*About this exercise*: If a line in the entries contains the word "brick", list it.

*Data supplied*:

+--

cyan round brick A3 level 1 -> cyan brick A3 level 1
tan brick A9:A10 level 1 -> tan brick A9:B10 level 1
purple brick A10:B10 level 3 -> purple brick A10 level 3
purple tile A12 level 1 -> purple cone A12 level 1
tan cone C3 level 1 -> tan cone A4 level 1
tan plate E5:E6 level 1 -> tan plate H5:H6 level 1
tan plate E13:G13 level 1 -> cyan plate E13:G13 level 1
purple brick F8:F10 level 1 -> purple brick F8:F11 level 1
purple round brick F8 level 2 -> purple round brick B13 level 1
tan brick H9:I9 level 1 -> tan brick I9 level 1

+--

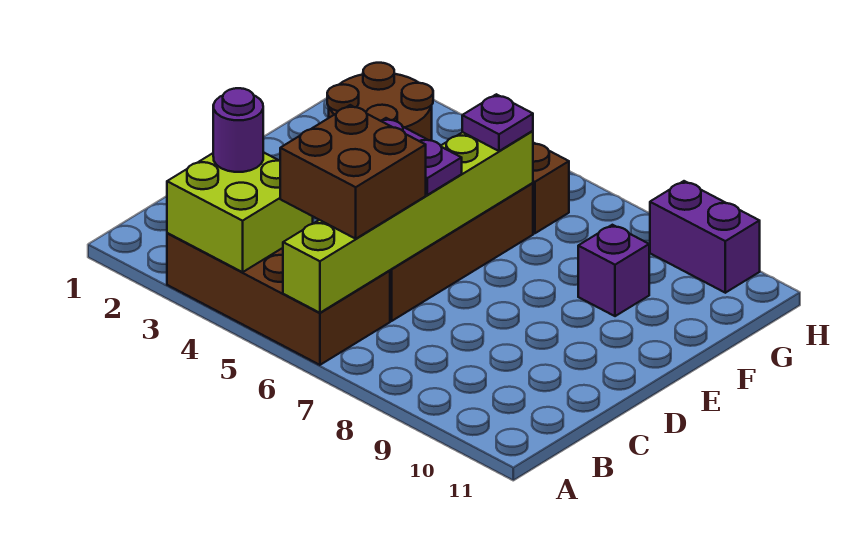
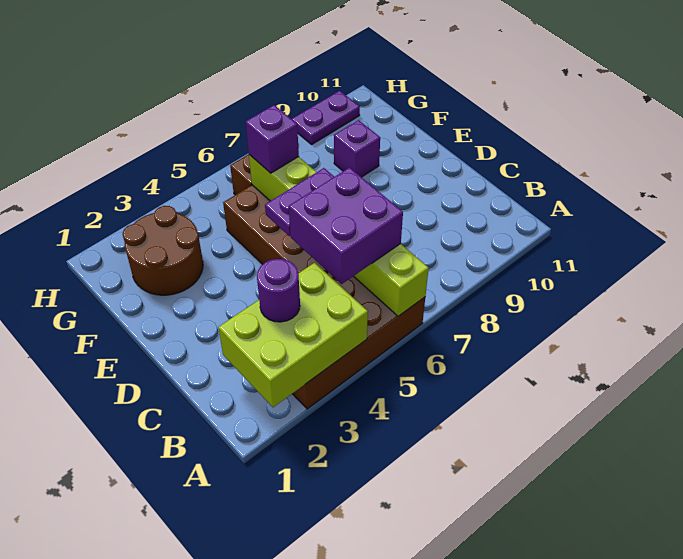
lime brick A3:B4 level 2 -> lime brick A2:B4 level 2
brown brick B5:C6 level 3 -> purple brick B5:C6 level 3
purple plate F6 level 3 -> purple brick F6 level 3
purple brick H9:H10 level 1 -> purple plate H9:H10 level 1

+--

*Reply*:
cyan round brick A3 level 1 -> cyan brick A3 level 1
tan brick A9:A10 level 1 -> tan brick A9:B10 level 1
purple brick A10:B10 level 3 -> purple brick A10 level 3
purple brick F8:F10 level 1 -> purple brick F8:F11 level 1
purple round brick F8 level 2 -> purple round brick B13 level 1
tan brick H9:I9 level 1 -> tan brick I9 level 1
lime brick A3:B4 level 2 -> lime brick A2:B4 level 2
brown brick B5:C6 level 3 -> purple brick B5:C6 level 3
purple plate F6 level 3 -> purple brick F6 level 3
purple brick H9:H10 level 1 -> purple plate H9:H10 level 1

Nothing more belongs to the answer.